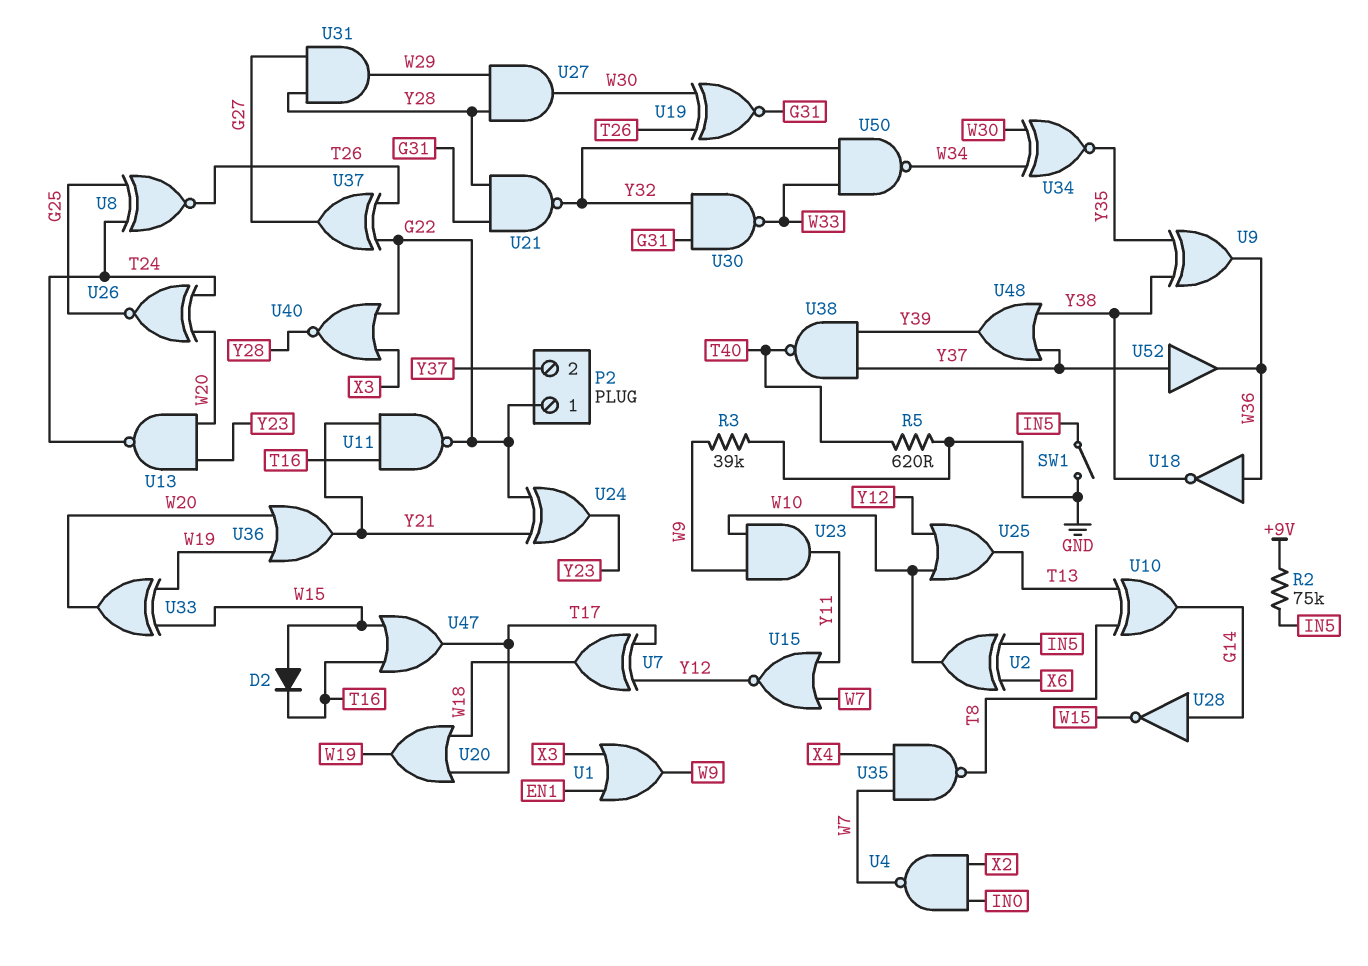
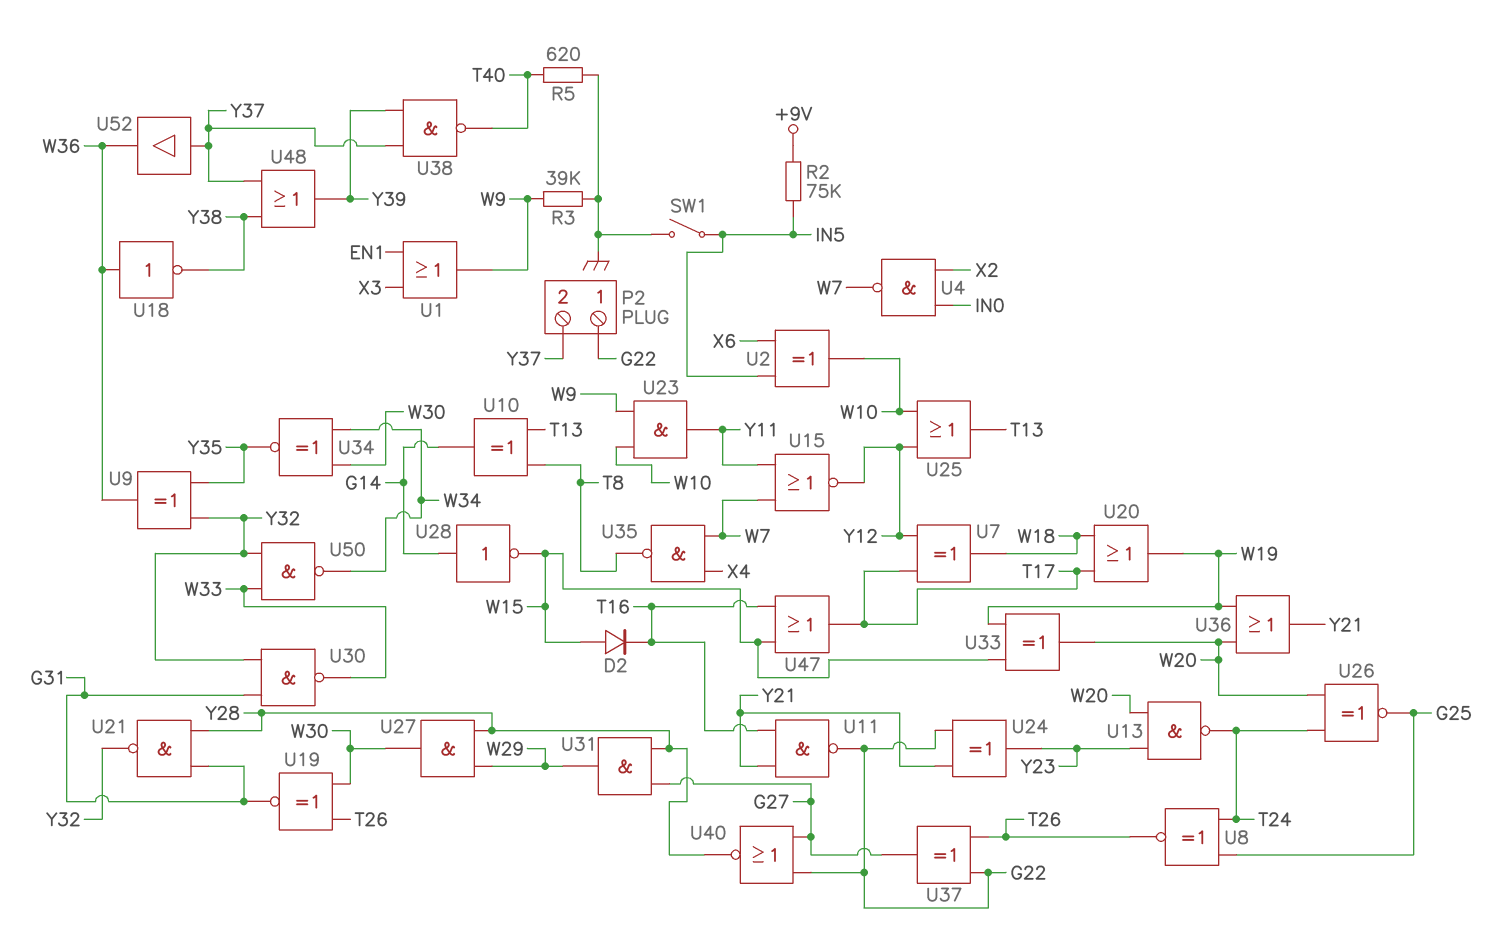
U9: XOR (in Y35, in Y38, out W36) -> XOR (in Y32, in Y35, out W36)
U40: NOR (in G22, in X3, out Y28) -> NOR (in G22, in G27, out Y28)

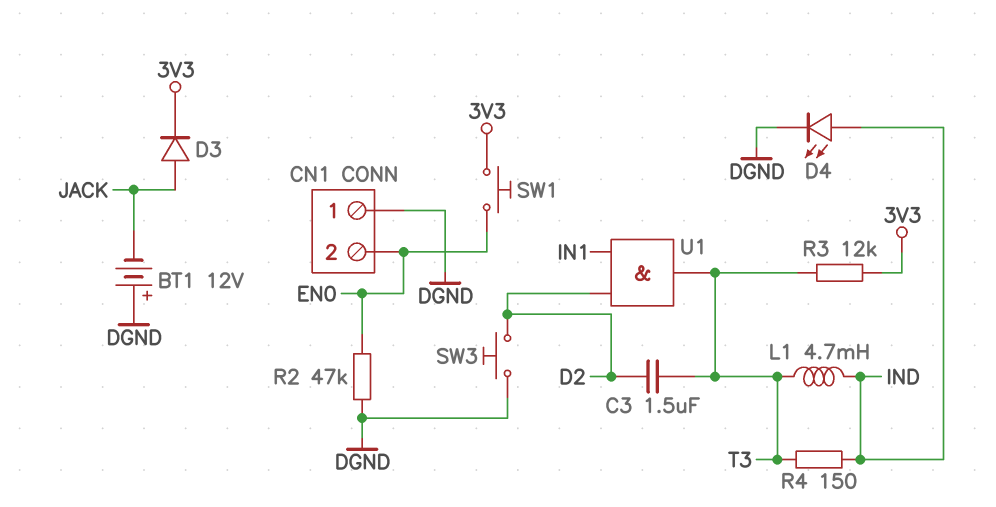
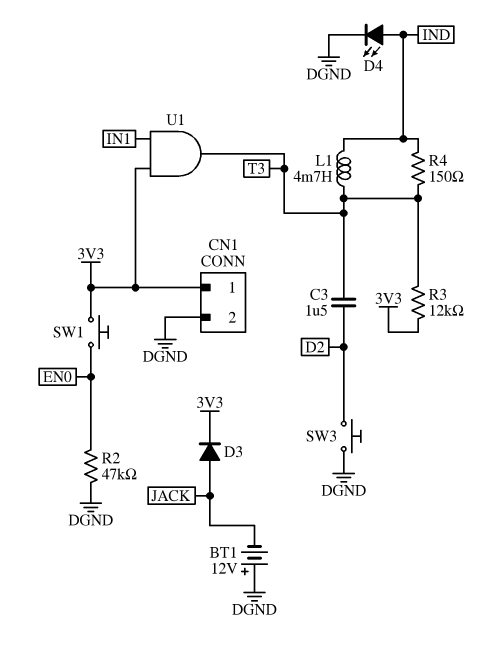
CN1 pin 1: DGND -> 3V3
CN1 pin 2: EN0 -> DGND
U1: AND (in D2, in IN1, out T3) -> AND (in 3V3, in IN1, out T3)

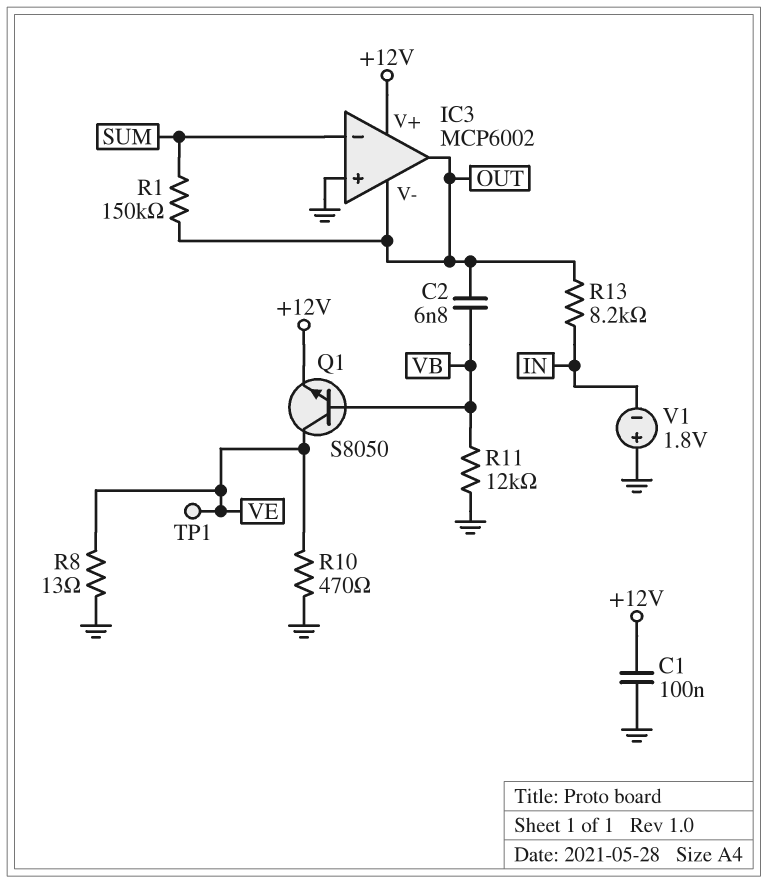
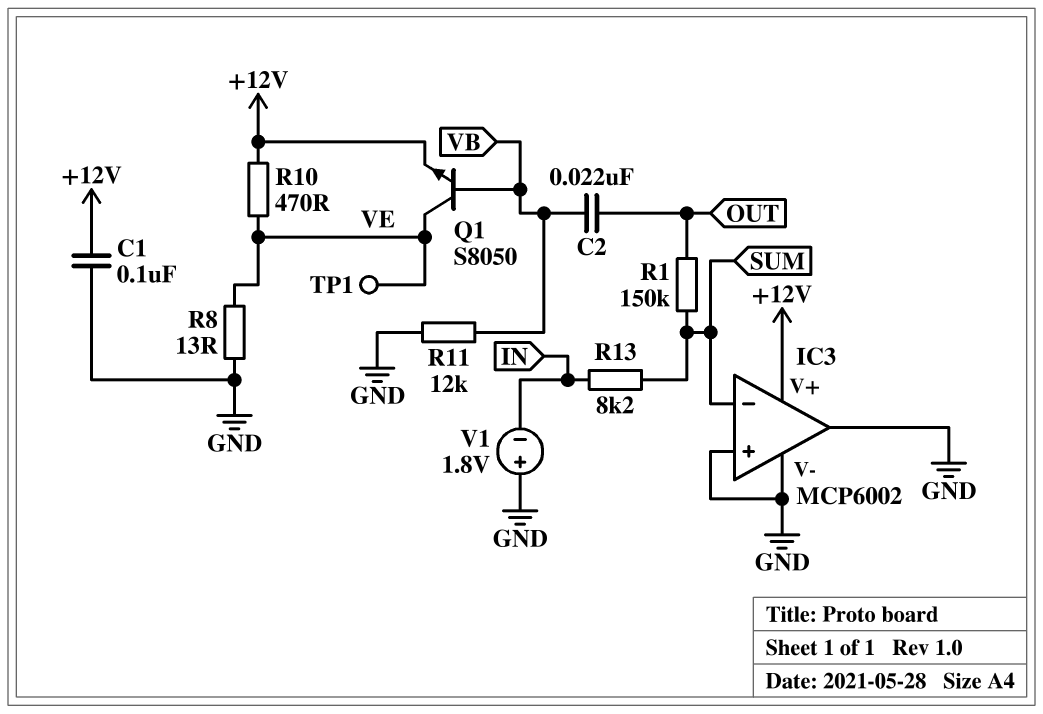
C2: 6.8nF (OUT, VB) -> 22nF (OUT, VB)
IC3 pin V-: OUT -> GND
IC3 pin out: OUT -> GND
R10: 470 (GND, VE) -> 470 (+12V, VE)
R13: 8.2k (IN, OUT) -> 8.2k (IN, SUM)

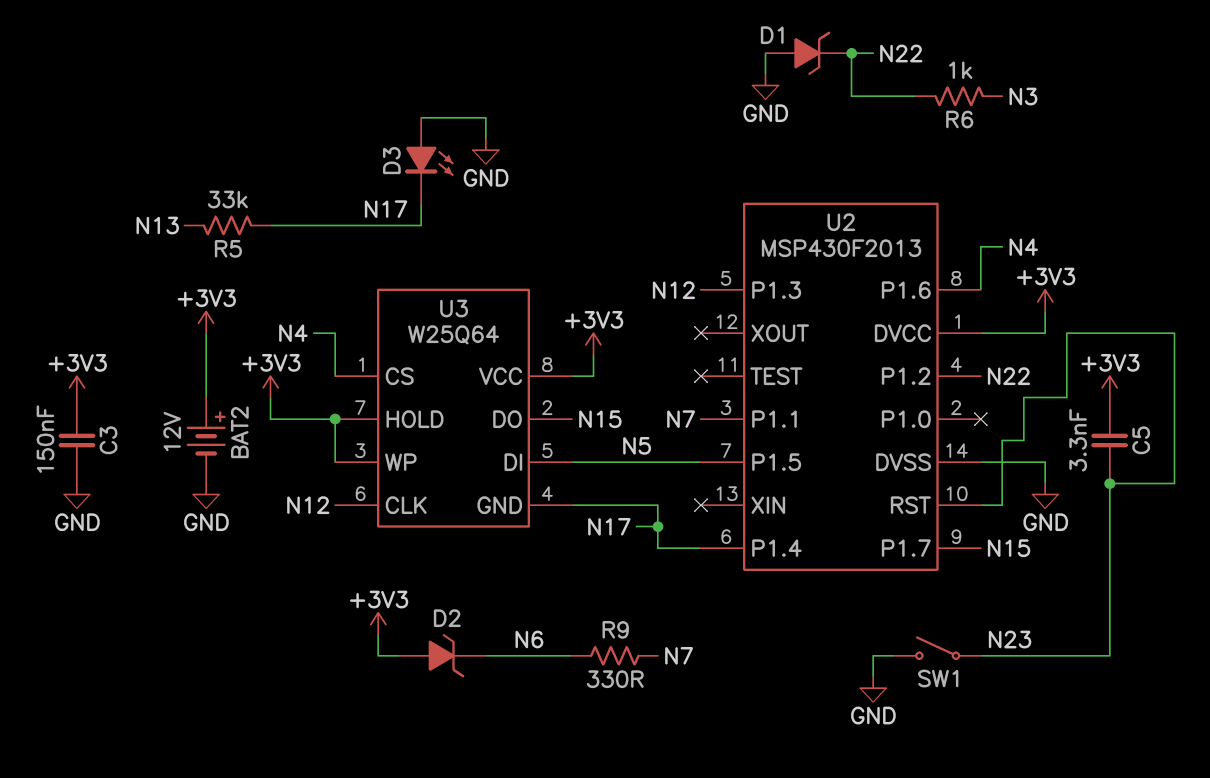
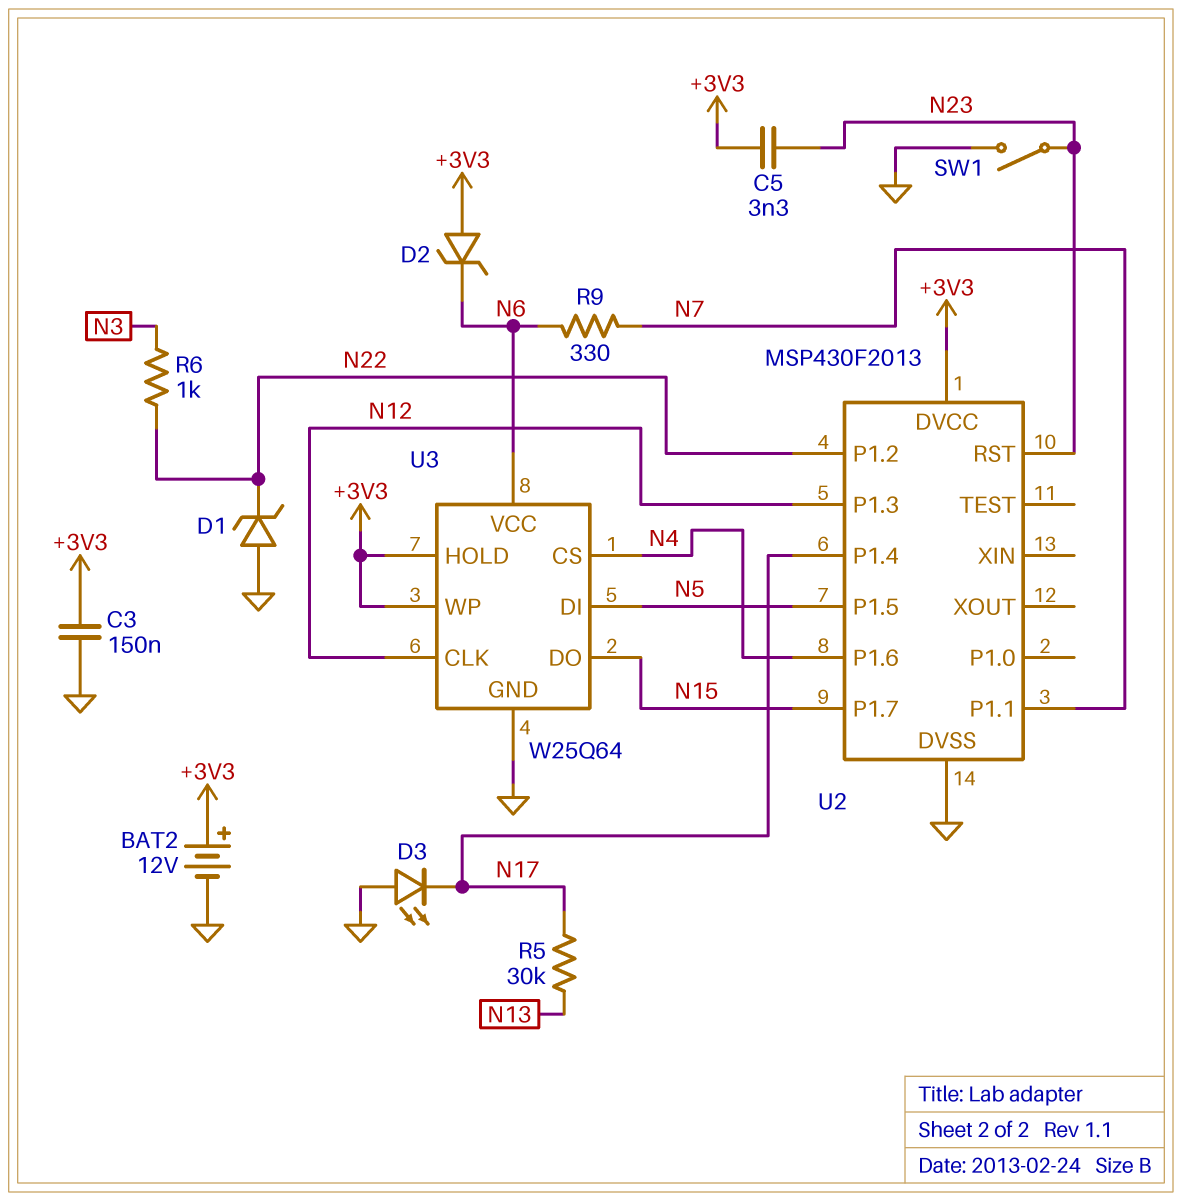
R5: 33k (N13, N17) -> 30k (N13, N17)
U3 pin GND: N17 -> GND
U3 pin VCC: +3V3 -> N6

-- PROBLEM DESCRIPTION --
Every line from the one containing "R13: 8.2k (IN, OUT) -> 8.2k (IN, SUM)" through the last line of the data is to be retyped exactly, with nothing added and no pictures included.

-- SOLUTION TO THE PROBLEM --
R13: 8.2k (IN, OUT) -> 8.2k (IN, SUM)

R5: 33k (N13, N17) -> 30k (N13, N17)
U3 pin GND: N17 -> GND
U3 pin VCC: +3V3 -> N6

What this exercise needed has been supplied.